| Data to process |

※

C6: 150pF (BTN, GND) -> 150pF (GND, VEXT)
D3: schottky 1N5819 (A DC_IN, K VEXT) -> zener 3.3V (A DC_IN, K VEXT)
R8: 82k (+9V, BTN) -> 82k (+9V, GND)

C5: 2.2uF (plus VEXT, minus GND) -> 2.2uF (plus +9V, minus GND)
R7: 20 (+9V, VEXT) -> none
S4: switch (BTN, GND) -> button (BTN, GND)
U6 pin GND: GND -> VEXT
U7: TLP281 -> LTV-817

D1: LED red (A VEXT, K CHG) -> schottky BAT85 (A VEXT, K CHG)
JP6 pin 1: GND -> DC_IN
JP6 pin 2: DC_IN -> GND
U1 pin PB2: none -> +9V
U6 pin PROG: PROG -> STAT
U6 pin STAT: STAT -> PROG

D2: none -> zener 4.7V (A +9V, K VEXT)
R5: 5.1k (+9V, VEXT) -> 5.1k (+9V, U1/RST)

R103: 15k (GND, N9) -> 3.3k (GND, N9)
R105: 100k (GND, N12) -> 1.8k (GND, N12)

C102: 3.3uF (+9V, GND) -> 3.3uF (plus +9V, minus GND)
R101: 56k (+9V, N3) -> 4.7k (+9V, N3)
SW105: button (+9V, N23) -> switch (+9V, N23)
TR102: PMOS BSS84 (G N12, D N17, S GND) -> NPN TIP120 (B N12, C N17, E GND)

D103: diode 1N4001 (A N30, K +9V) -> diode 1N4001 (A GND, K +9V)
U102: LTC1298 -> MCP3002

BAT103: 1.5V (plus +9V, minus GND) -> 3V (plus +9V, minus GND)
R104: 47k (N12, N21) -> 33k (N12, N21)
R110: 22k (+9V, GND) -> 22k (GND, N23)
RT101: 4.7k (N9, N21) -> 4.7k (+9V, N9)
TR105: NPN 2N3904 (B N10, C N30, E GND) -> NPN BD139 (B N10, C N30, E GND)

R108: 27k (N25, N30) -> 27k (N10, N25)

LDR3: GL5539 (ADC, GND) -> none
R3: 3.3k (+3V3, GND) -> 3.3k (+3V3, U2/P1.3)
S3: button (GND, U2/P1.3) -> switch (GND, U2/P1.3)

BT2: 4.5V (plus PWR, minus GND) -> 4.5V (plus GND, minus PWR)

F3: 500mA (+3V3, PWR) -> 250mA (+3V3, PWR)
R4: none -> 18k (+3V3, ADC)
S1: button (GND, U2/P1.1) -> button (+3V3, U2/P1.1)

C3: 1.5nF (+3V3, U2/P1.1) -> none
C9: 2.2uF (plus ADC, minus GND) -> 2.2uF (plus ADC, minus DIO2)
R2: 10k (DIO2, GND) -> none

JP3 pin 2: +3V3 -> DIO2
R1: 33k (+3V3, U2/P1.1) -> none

※

| What the exercise asks |
Please, from the entries above, set down exactly the lines from the one containing "JP6 pin 1: GND -> DC_IN" through the one containing "SW105: button (+9V, N23) -> switch (+9V, N23)", and only those.

| Answer for the task |
JP6 pin 1: GND -> DC_IN
JP6 pin 2: DC_IN -> GND
U1 pin PB2: none -> +9V
U6 pin PROG: PROG -> STAT
U6 pin STAT: STAT -> PROG

D2: none -> zener 4.7V (A +9V, K VEXT)
R5: 5.1k (+9V, VEXT) -> 5.1k (+9V, U1/RST)

R103: 15k (GND, N9) -> 3.3k (GND, N9)
R105: 100k (GND, N12) -> 1.8k (GND, N12)

C102: 3.3uF (+9V, GND) -> 3.3uF (plus +9V, minus GND)
R101: 56k (+9V, N3) -> 4.7k (+9V, N3)
SW105: button (+9V, N23) -> switch (+9V, N23)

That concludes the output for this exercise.